Activity
Images within the entries are to be omitted; the remainder must be reproduced exactly.

***** Data for analysis

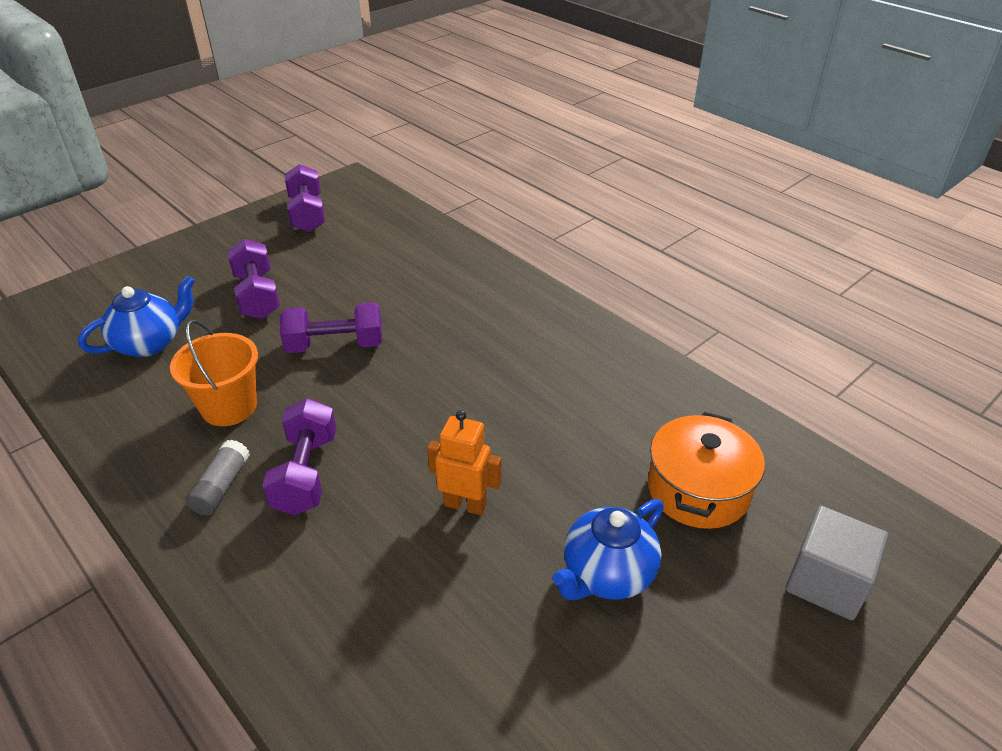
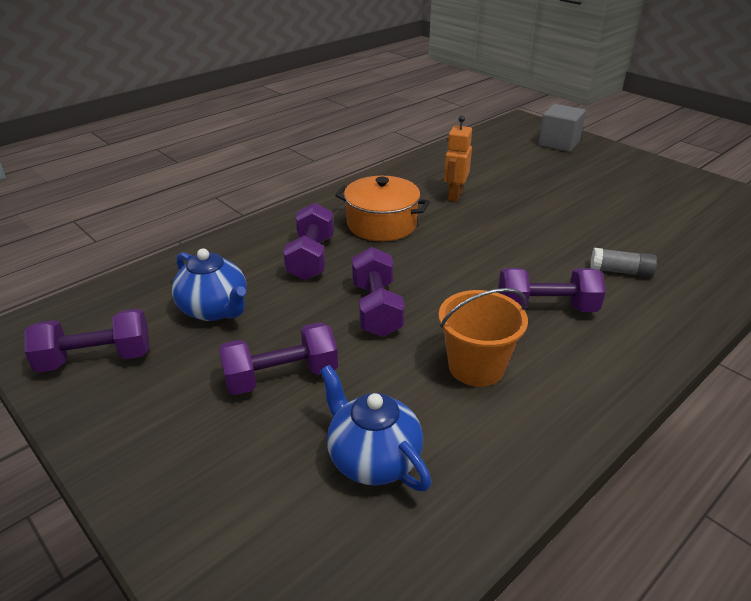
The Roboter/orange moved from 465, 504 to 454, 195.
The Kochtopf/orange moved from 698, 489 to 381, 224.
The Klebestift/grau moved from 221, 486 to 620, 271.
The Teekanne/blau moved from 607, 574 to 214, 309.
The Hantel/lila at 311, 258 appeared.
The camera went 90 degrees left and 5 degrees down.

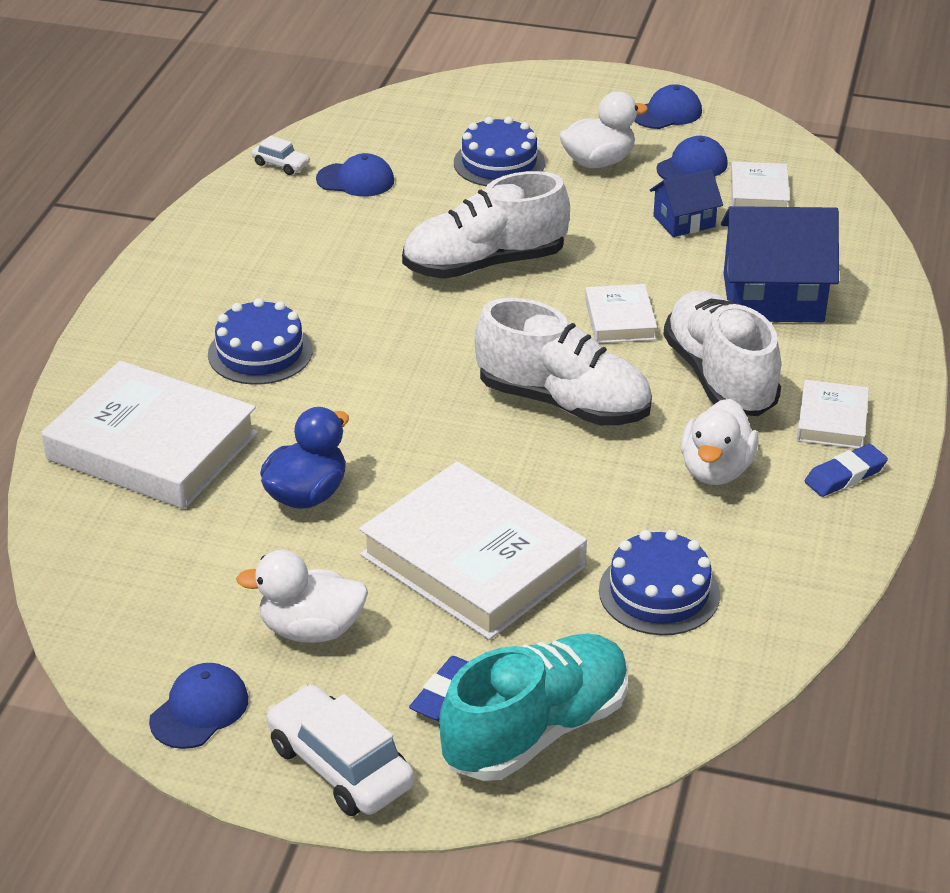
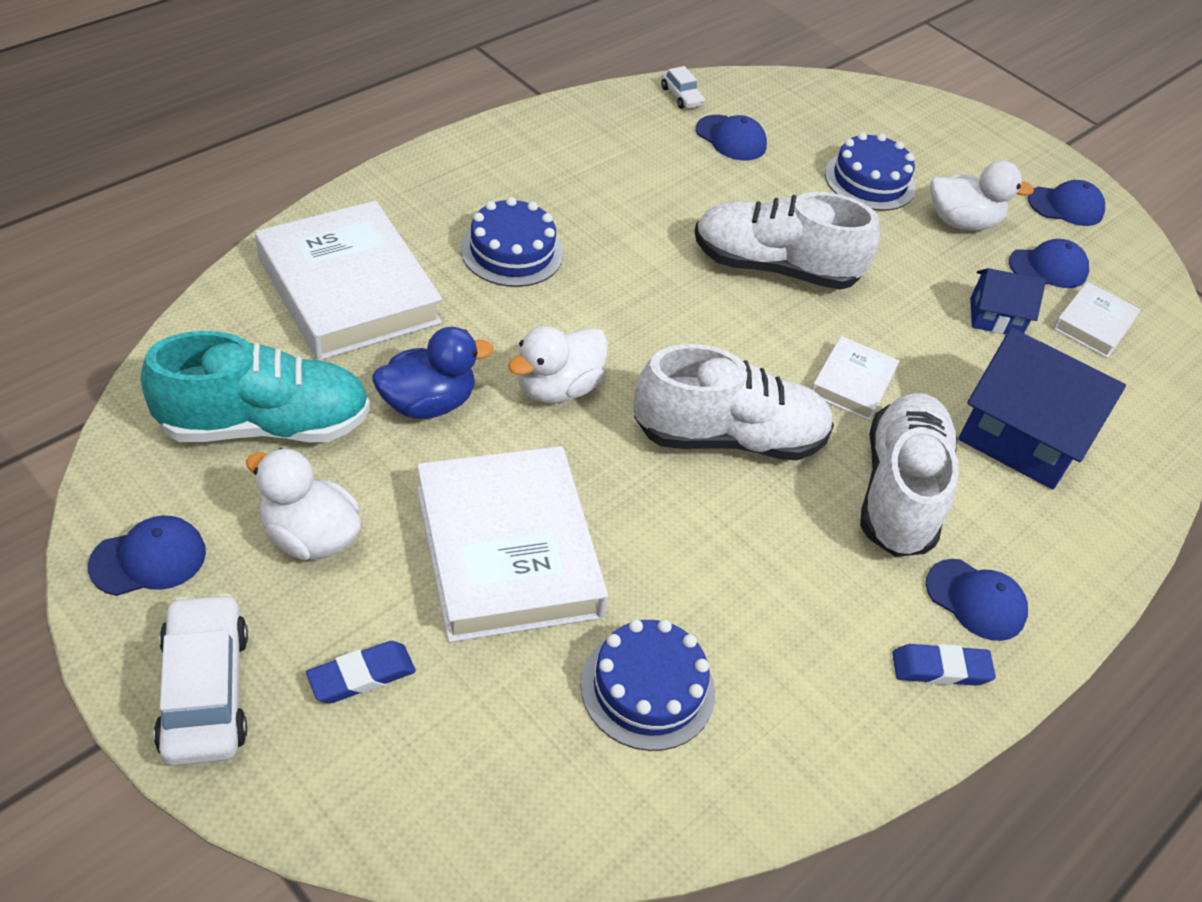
The Schuh/weiß at 563, 403 turned 60 degrees counterclockwise.
The Buch/weiß at 832, 420 was replaced by the Kappe/blau at 976, 600.
The Ente/weiß moved from 716, 470 to 557, 388.
The Schuh/türkis moved from 536, 731 to 264, 425.
The camera went 25 degrees right and 10 degrees up.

**********

Result of this task
The Roboter/orange moved from 465, 504 to 454, 195.
The Kochtopf/orange moved from 698, 489 to 381, 224.
The Klebestift/grau moved from 221, 486 to 620, 271.
The Teekanne/blau moved from 607, 574 to 214, 309.
The Hantel/lila at 311, 258 appeared.
The camera went 90 degrees left and 5 degrees down.

The Schuh/weiß at 563, 403 turned 60 degrees counterclockwise.
The Buch/weiß at 832, 420 was replaced by the Kappe/blau at 976, 600.
The Ente/weiß moved from 716, 470 to 557, 388.
The Schuh/türkis moved from 536, 731 to 264, 425.
The camera went 25 degrees right and 10 degrees up.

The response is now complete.